- Exercise aim
How many lines in the data below contain the word "resolution" with matching case? Reply with only the number.
# # #
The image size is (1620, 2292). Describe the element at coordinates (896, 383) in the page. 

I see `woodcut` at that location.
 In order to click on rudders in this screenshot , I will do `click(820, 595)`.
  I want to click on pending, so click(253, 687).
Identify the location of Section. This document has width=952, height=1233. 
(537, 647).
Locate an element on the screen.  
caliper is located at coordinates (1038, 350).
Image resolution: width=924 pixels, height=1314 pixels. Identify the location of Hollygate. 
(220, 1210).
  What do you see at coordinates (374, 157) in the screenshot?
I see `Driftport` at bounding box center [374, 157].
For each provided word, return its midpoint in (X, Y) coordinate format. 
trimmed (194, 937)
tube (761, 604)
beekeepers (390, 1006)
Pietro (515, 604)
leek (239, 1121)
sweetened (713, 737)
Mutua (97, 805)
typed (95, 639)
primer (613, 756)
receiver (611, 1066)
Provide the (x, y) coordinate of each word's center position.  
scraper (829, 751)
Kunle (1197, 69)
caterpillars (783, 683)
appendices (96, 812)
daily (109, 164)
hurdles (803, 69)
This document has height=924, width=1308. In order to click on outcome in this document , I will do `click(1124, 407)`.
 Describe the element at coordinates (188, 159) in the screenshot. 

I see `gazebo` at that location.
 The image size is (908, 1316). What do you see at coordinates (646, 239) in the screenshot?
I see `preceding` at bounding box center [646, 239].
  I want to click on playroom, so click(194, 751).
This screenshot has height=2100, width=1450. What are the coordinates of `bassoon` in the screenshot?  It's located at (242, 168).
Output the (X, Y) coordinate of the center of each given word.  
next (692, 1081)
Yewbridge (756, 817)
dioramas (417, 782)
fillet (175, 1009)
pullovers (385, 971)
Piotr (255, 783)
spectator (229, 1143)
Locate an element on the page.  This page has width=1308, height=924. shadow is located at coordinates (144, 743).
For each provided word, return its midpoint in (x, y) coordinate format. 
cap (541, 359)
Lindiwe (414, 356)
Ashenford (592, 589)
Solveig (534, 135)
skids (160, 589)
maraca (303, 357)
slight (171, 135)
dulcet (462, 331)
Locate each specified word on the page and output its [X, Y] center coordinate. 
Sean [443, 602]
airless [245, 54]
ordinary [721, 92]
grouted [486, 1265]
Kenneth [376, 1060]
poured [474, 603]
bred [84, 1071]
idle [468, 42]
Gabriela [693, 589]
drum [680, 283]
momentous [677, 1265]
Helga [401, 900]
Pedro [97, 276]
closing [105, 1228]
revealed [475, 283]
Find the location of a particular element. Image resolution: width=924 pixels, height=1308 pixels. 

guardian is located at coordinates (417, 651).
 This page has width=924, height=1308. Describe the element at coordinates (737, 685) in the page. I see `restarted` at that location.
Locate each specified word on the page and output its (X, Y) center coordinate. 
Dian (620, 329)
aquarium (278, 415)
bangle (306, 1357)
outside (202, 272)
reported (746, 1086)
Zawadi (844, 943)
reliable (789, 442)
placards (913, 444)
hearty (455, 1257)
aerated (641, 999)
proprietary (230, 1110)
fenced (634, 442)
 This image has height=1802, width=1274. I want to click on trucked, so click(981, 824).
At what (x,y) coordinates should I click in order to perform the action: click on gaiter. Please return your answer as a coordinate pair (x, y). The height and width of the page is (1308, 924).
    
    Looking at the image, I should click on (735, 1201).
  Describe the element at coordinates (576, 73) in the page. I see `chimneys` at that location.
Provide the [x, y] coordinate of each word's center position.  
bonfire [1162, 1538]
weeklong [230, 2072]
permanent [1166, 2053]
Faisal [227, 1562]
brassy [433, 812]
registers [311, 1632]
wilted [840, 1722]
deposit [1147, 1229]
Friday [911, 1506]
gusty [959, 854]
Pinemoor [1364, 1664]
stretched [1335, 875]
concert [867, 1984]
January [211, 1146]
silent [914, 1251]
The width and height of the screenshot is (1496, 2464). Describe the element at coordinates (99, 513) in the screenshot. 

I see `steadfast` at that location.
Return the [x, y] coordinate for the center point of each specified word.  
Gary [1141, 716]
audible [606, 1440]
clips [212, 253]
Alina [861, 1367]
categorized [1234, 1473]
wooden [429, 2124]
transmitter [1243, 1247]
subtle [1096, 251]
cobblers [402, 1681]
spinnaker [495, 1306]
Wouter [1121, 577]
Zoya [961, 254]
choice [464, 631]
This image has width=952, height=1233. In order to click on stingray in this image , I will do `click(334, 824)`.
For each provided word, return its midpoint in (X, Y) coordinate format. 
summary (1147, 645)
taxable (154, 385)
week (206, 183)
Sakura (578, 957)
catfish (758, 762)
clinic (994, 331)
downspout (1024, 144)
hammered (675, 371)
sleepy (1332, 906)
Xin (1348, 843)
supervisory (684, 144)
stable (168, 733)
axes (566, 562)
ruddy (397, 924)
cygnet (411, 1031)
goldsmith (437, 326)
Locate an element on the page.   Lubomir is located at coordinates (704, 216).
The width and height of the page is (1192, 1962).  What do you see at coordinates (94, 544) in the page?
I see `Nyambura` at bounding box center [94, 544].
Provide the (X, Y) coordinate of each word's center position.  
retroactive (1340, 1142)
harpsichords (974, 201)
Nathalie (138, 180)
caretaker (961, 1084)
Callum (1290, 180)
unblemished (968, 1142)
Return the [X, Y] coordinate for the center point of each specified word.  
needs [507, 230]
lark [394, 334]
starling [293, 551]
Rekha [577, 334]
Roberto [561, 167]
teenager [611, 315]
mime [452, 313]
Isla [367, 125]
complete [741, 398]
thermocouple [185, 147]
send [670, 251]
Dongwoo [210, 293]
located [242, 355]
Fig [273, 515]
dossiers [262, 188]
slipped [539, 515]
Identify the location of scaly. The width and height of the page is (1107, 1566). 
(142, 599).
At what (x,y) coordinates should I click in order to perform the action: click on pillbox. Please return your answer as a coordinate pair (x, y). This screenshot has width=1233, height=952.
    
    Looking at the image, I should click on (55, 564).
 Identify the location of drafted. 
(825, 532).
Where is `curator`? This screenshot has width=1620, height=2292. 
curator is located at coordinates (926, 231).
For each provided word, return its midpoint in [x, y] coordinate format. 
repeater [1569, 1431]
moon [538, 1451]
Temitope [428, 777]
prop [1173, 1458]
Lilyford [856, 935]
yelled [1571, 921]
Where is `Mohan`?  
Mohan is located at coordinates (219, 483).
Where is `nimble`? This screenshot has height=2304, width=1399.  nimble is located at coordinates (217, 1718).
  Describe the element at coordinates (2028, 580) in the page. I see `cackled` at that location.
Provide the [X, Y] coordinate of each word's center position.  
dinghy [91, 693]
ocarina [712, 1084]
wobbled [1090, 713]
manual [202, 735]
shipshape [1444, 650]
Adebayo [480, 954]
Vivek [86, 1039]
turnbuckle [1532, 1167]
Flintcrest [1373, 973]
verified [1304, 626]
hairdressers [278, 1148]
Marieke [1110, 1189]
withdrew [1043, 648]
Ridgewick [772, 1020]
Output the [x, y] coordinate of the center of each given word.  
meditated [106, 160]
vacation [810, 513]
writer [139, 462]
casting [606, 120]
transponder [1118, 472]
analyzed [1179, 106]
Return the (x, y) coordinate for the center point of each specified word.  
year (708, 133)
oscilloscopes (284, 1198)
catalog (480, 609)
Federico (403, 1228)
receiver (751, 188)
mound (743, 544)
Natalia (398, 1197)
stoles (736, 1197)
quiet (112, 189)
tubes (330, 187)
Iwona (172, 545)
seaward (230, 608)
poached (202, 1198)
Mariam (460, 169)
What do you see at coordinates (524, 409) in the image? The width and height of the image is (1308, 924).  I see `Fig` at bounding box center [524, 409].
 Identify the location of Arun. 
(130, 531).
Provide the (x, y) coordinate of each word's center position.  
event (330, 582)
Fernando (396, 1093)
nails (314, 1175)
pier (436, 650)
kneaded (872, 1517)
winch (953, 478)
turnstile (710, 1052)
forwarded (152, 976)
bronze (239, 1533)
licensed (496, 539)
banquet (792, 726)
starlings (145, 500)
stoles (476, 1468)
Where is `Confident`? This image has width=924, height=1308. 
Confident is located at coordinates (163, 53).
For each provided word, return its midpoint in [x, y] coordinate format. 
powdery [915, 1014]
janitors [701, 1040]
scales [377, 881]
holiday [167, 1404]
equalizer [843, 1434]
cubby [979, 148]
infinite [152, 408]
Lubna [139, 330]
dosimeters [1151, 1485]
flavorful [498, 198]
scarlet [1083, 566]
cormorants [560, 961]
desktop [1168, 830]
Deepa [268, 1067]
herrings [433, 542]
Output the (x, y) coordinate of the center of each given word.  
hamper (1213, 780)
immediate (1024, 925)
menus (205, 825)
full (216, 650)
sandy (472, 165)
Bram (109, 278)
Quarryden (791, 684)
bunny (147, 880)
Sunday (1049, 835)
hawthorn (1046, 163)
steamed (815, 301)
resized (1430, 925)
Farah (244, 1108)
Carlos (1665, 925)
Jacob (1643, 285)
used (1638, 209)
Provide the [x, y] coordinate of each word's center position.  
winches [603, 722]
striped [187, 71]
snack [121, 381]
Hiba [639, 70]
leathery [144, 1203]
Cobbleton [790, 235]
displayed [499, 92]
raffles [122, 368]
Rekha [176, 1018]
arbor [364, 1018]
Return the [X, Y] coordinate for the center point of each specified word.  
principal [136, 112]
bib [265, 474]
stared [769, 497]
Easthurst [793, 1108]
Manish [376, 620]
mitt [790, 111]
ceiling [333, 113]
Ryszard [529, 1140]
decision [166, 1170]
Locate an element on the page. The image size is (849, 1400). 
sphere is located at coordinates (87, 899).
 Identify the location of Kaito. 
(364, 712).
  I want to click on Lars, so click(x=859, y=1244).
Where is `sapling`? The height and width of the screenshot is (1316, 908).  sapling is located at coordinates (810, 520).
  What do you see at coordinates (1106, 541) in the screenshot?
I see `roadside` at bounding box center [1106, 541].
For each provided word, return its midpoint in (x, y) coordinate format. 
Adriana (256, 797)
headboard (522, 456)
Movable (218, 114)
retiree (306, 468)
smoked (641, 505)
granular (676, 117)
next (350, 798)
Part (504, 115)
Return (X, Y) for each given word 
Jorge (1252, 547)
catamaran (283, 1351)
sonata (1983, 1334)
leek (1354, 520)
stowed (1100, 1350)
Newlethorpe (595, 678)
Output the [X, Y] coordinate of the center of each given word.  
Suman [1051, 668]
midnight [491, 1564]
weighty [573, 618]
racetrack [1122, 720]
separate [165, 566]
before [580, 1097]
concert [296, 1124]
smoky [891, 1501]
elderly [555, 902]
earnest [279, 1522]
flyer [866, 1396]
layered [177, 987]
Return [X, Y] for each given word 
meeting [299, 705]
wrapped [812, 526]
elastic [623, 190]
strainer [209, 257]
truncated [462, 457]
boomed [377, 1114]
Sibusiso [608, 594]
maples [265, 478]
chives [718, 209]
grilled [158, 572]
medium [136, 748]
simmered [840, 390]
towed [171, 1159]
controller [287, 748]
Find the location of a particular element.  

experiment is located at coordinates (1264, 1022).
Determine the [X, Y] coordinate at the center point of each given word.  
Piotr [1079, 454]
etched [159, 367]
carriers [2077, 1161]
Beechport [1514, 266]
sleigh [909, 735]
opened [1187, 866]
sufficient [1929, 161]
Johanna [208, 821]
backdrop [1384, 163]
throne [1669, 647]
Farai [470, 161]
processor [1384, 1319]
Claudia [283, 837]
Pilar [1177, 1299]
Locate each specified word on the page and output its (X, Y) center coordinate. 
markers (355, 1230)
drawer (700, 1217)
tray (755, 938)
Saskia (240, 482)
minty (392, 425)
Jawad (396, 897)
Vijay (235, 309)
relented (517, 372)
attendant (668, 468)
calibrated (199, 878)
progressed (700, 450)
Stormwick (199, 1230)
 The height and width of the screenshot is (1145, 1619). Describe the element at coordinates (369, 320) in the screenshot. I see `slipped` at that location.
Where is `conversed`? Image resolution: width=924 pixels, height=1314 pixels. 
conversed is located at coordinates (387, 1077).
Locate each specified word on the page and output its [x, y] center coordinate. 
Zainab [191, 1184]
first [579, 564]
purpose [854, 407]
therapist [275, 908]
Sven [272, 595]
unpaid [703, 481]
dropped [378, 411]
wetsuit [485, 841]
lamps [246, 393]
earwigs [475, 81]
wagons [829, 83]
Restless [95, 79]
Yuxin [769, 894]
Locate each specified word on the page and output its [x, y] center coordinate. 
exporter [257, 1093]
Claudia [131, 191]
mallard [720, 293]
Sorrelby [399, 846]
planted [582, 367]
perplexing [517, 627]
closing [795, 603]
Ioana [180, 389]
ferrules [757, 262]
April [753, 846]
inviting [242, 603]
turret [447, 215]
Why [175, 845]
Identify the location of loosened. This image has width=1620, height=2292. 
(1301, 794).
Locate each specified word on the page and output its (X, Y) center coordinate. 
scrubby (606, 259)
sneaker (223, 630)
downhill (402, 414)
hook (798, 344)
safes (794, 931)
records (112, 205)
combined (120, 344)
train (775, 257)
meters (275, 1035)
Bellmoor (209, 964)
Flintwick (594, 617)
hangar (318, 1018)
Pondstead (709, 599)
# # #
- Solution to this problem
3